• [What to work on]
Copy everything in the entries below from the line containing "This is a 0.25" down to the line containing "road 2 (track): [(179,511),(0,440)]", both of those lines included, and give nothing else.

Excerpt from a dataset
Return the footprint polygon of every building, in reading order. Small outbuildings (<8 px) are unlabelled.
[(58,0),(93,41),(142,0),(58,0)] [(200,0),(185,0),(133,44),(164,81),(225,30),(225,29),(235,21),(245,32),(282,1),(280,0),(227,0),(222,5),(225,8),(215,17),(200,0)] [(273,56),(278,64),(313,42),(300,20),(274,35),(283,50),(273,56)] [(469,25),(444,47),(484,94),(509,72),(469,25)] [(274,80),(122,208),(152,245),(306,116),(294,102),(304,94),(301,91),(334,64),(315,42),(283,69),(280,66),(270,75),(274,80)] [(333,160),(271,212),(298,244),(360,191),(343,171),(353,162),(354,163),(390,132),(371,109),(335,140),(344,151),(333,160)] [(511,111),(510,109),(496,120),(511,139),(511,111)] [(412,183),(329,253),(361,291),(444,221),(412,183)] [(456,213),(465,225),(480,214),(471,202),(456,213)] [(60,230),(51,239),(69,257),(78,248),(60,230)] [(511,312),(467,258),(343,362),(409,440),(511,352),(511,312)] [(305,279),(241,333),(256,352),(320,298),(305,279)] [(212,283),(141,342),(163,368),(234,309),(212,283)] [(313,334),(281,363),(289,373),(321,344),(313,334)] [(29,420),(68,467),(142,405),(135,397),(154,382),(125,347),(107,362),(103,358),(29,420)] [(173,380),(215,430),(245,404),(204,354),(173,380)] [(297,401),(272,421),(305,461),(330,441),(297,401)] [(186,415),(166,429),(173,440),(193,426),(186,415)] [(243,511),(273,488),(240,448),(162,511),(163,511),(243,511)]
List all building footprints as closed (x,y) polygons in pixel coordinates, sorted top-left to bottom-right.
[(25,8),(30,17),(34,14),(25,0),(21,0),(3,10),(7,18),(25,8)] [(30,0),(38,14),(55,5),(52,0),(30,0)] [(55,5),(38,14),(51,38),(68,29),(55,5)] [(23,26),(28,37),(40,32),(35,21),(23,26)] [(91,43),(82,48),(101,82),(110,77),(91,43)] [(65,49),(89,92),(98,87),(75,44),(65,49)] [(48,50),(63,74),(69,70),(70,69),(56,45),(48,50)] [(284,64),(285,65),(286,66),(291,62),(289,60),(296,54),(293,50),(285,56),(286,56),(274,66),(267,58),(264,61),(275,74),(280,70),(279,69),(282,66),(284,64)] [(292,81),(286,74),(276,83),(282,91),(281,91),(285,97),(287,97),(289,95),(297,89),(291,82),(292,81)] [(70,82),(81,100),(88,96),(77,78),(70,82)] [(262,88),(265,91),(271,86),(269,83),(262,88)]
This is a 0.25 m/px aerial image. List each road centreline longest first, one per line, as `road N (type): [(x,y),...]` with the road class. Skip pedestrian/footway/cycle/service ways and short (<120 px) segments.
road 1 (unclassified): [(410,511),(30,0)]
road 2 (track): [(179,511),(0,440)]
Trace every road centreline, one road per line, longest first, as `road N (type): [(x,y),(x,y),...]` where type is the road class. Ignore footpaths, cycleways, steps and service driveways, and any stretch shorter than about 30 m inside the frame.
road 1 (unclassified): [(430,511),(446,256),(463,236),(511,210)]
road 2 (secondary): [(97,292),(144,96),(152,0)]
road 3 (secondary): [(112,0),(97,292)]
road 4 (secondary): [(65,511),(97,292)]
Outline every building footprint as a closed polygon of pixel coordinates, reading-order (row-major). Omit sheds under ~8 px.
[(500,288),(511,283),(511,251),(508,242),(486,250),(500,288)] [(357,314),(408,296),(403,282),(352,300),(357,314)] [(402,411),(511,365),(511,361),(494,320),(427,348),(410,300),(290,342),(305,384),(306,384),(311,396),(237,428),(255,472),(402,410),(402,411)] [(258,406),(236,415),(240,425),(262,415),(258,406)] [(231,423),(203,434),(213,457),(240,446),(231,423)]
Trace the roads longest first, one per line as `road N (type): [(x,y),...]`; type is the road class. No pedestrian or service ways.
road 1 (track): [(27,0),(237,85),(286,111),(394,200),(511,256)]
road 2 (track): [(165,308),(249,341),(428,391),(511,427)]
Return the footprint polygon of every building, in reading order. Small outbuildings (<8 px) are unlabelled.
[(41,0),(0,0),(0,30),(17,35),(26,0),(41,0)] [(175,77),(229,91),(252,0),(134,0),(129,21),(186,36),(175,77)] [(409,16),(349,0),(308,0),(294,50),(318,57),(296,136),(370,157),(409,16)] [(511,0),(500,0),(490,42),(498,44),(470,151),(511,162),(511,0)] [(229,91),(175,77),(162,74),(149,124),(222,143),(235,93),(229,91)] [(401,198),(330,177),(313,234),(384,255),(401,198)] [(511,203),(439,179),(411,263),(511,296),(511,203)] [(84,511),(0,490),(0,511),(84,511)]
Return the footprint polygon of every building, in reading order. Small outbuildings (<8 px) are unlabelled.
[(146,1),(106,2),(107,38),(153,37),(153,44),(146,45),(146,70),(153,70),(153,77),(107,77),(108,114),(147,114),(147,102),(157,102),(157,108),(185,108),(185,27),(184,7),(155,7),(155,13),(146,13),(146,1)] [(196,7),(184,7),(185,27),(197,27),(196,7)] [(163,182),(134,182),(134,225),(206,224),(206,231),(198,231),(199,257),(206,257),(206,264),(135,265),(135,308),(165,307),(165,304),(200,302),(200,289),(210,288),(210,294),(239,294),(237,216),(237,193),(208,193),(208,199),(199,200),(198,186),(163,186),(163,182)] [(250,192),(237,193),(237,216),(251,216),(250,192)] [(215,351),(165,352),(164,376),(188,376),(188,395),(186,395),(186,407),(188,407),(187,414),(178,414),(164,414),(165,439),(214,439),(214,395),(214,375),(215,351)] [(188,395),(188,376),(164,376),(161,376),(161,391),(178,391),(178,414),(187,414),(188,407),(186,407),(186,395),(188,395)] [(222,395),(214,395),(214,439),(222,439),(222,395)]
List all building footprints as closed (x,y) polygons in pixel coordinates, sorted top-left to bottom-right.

• [Expected answer]
This is a 0.25 m/px aerial image. List each road centreline longest first, one per line, as `road N (type): [(x,y),...]` with the road class. Skip pedestrian/footway/cycle/service ways and short (<120 px) segments.
road 1 (unclassified): [(410,511),(30,0)]
road 2 (track): [(179,511),(0,440)]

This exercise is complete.